The pictures are to be omitted when the entries are reproduced exactly.

(Stored items from a collection)
►

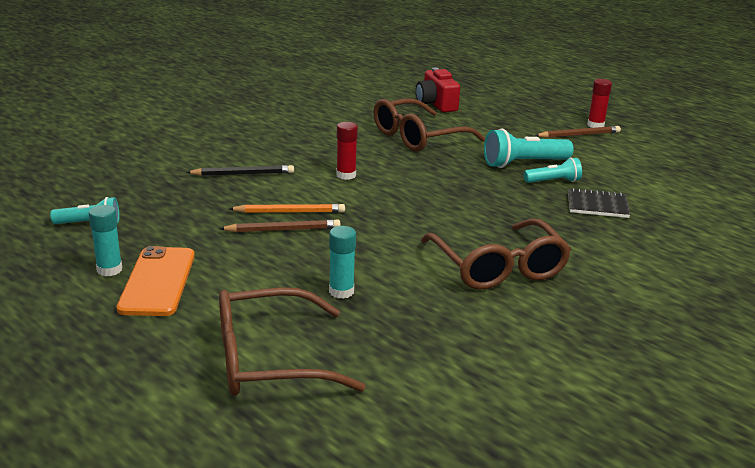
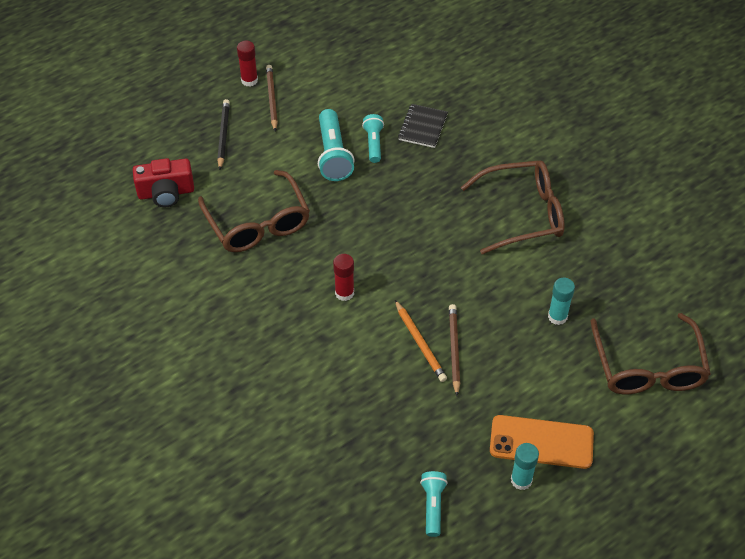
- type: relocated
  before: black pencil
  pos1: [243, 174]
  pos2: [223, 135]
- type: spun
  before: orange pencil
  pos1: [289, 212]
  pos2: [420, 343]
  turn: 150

◄

OUTPUT FOR THIS EXERCISE:
- type: relocated
  before: black pencil
  pos1: [243, 174]
  pos2: [223, 135]
- type: spun
  before: orange pencil
  pos1: [289, 212]
  pos2: [420, 343]
  turn: 150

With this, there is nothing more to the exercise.